■ **Problem**:
Start at the first line below and write out everything verbatim except the pictures.

************

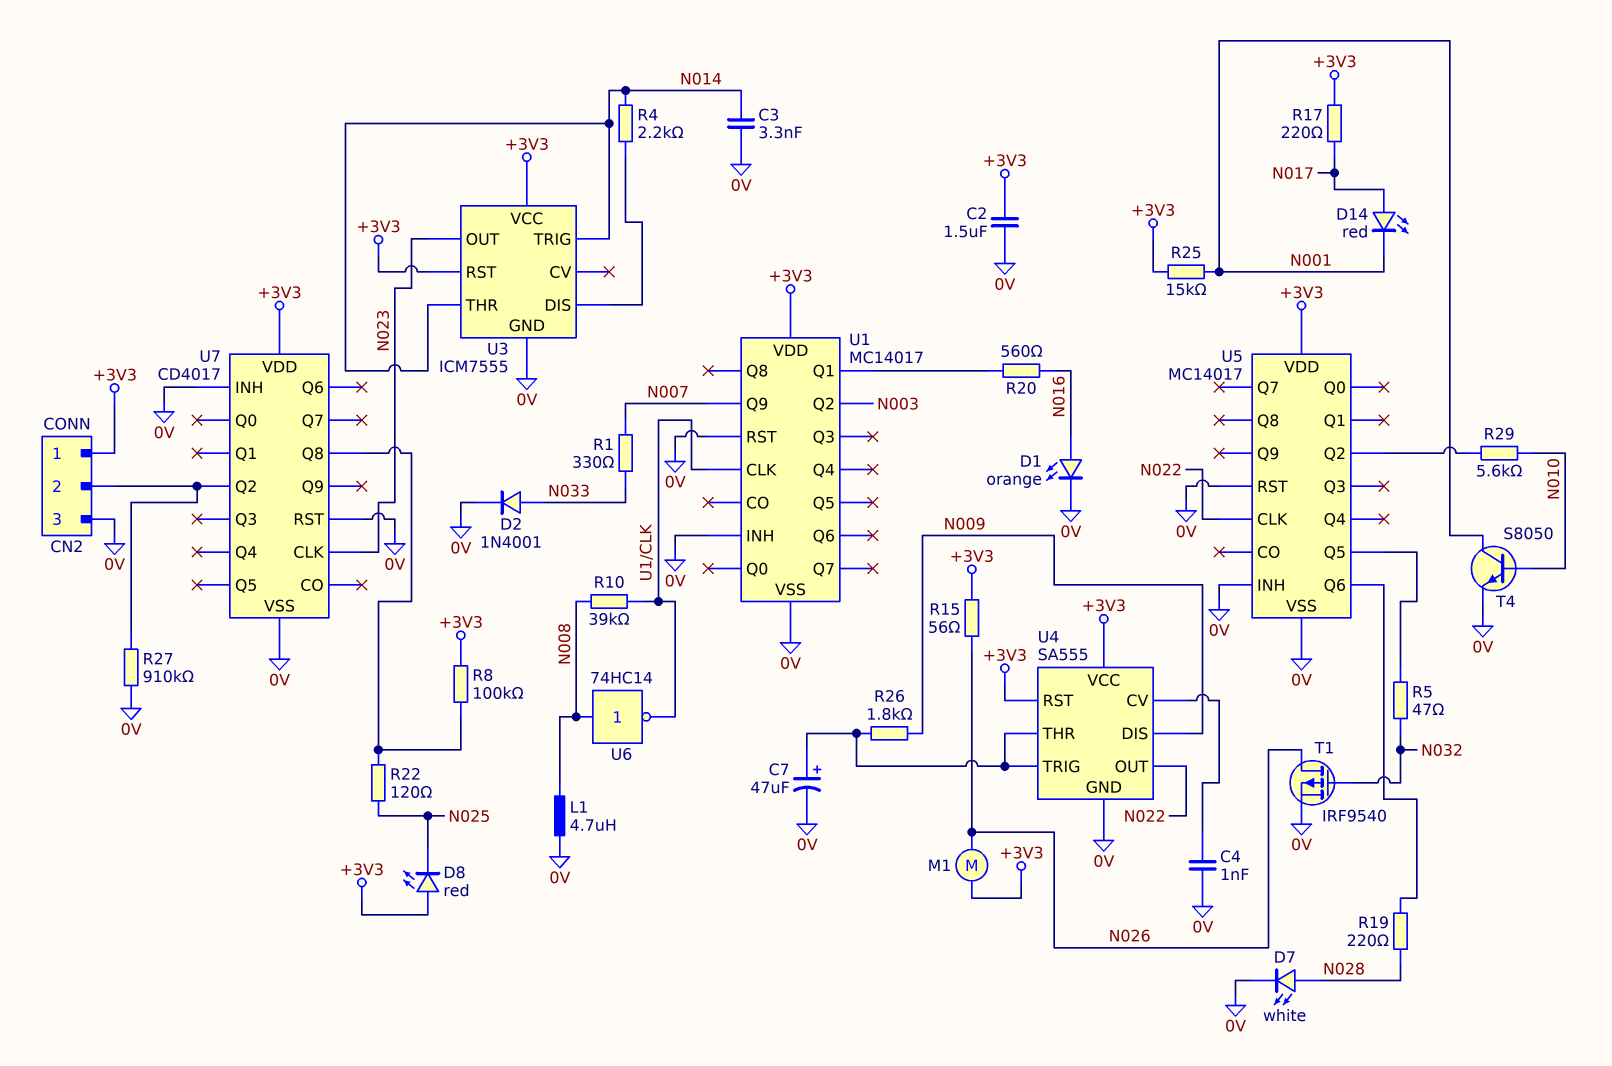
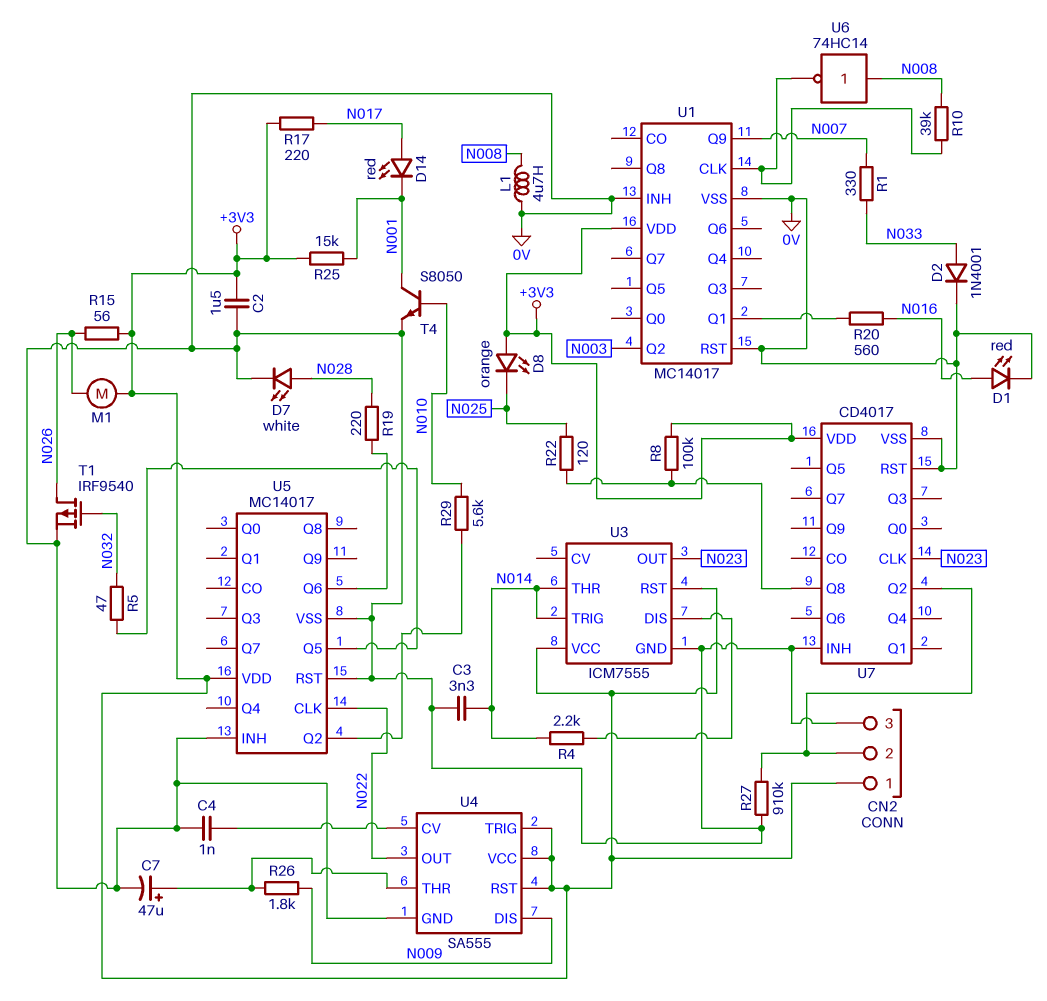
D1: LED orange (A N016, K 0V) -> LED red (A N016, K 0V)
D8: LED red (A +3V3, K N025) -> LED orange (A +3V3, K N025)
U4 pin TRIG: U4/THR -> +3V3

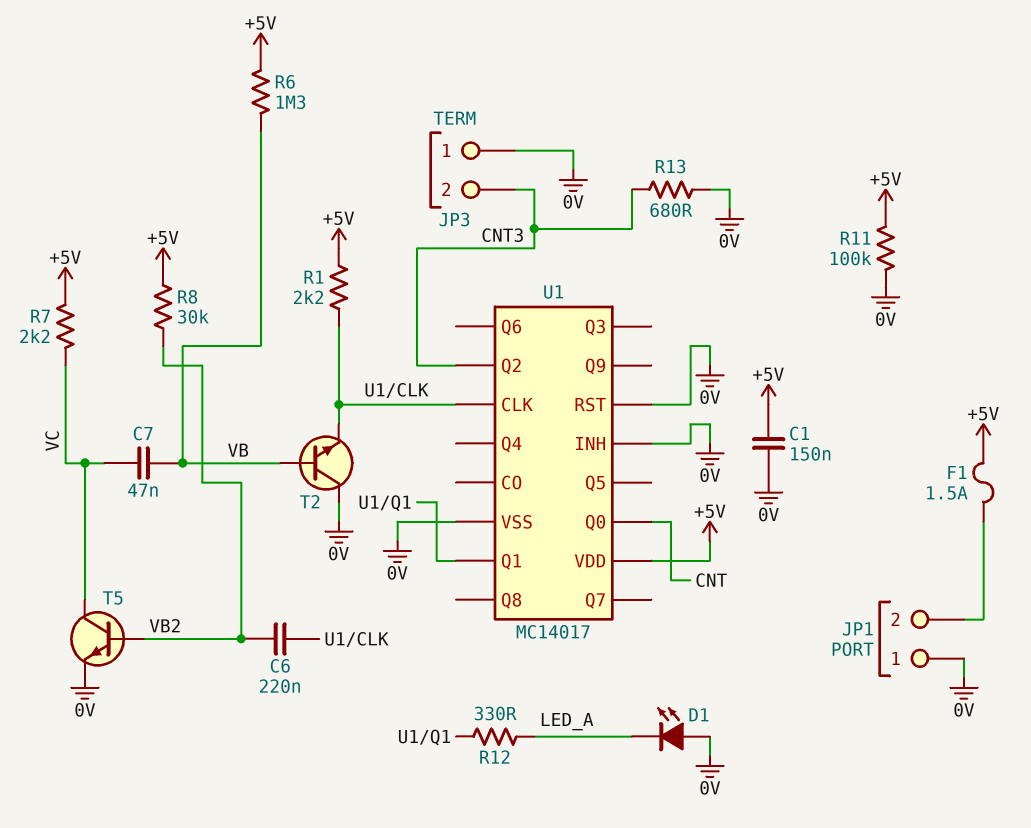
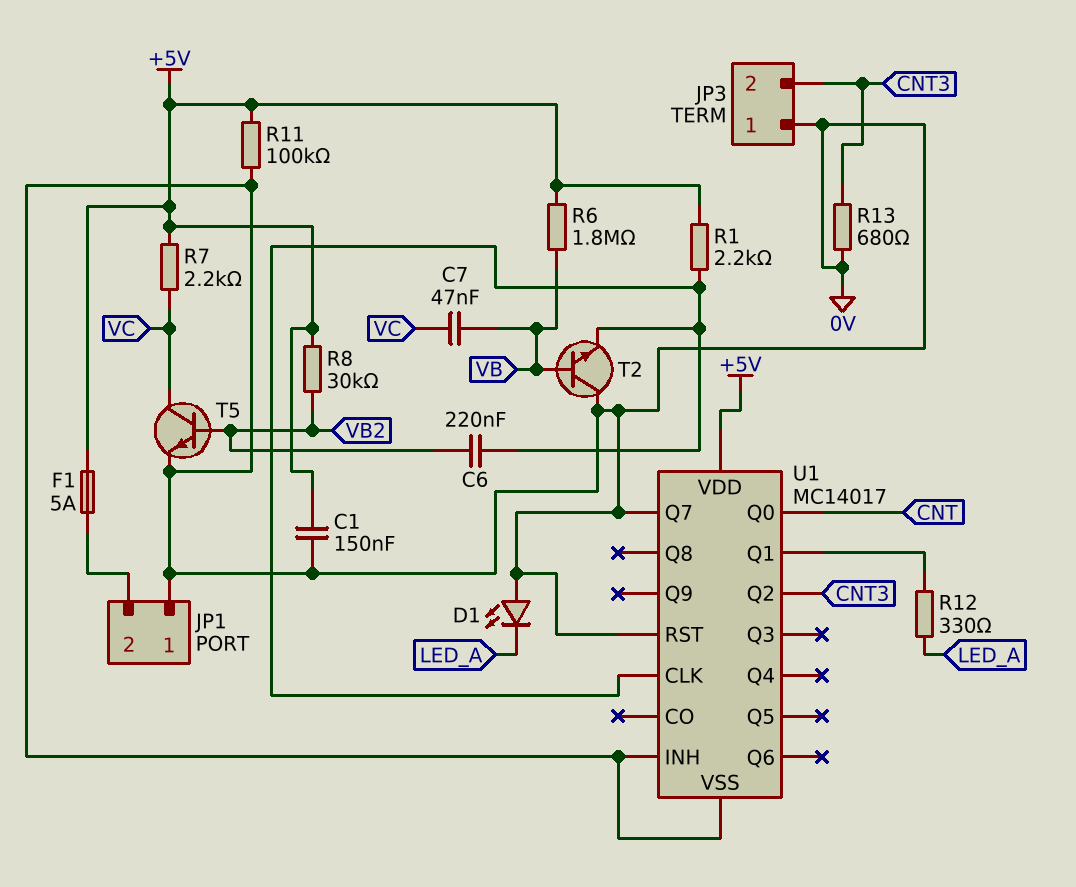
F1: 1.5A (+5V, JP1/2) -> 5A (+5V, JP1/2)
R6: 1.3M (+5V, VB) -> 1.8M (+5V, VB)
U1 pin Q7: none -> 0V

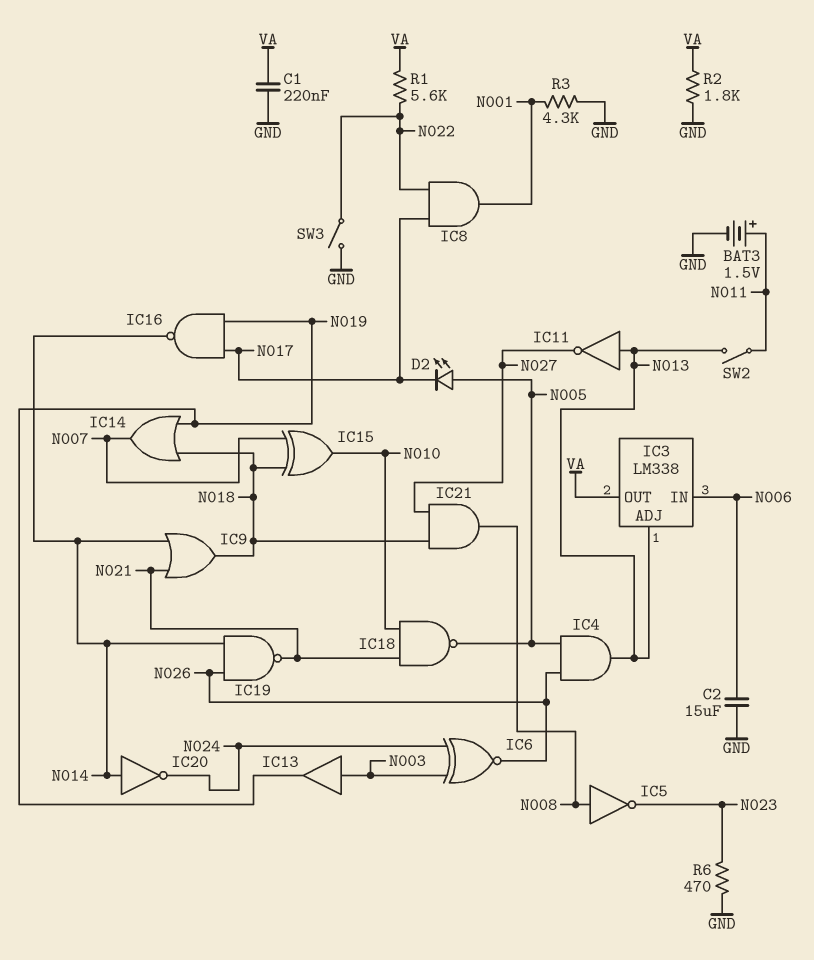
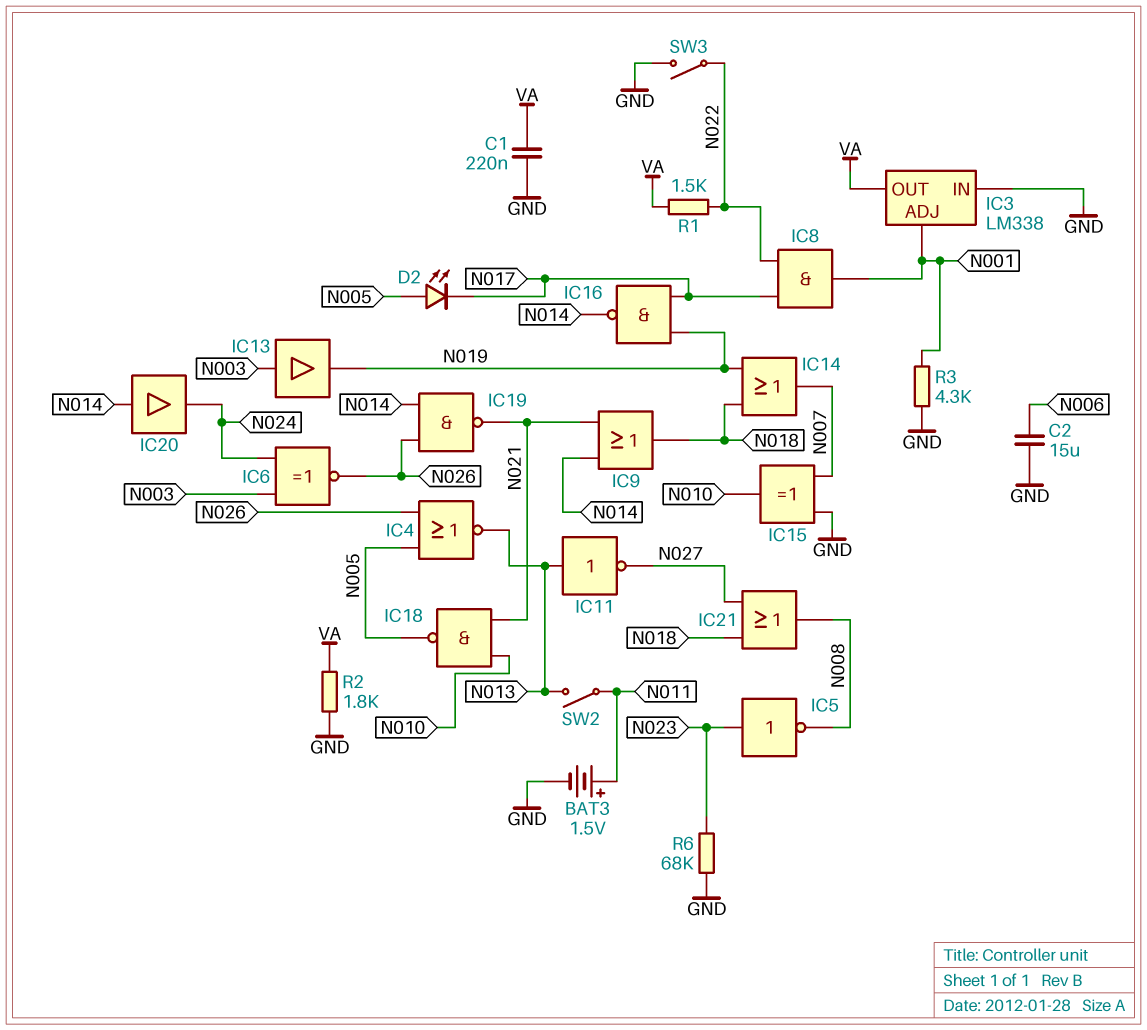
IC3 pin ADJ: N013 -> N001
IC3 pin IN: N006 -> GND
IC4: AND (in N005, in N026, out N013) -> NOR (in N005, in N026, out N013)
IC5: NOT (in N008, out N023) -> NOT (in N023, out N008)
IC15: XOR (in N007, in N018, out N010) -> XOR (in GND, in N007, out N010)
IC20: NOT (in N014, out N024) -> buffer (in N014, out N024)
IC21: AND (in N018, in N027, out N008) -> OR (in N018, in N027, out N008)
R1: 5.6k (N022, VA) -> 1.5k (N022, VA)
R6: 470 (GND, N023) -> 68k (GND, N023)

************

■ **Expected answer**:
D1: LED orange (A N016, K 0V) -> LED red (A N016, K 0V)
D8: LED red (A +3V3, K N025) -> LED orange (A +3V3, K N025)
U4 pin TRIG: U4/THR -> +3V3

F1: 1.5A (+5V, JP1/2) -> 5A (+5V, JP1/2)
R6: 1.3M (+5V, VB) -> 1.8M (+5V, VB)
U1 pin Q7: none -> 0V

IC3 pin ADJ: N013 -> N001
IC3 pin IN: N006 -> GND
IC4: AND (in N005, in N026, out N013) -> NOR (in N005, in N026, out N013)
IC5: NOT (in N008, out N023) -> NOT (in N023, out N008)
IC15: XOR (in N007, in N018, out N010) -> XOR (in GND, in N007, out N010)
IC20: NOT (in N014, out N024) -> buffer (in N014, out N024)
IC21: AND (in N018, in N027, out N008) -> OR (in N018, in N027, out N008)
R1: 5.6k (N022, VA) -> 1.5k (N022, VA)
R6: 470 (GND, N023) -> 68k (GND, N023)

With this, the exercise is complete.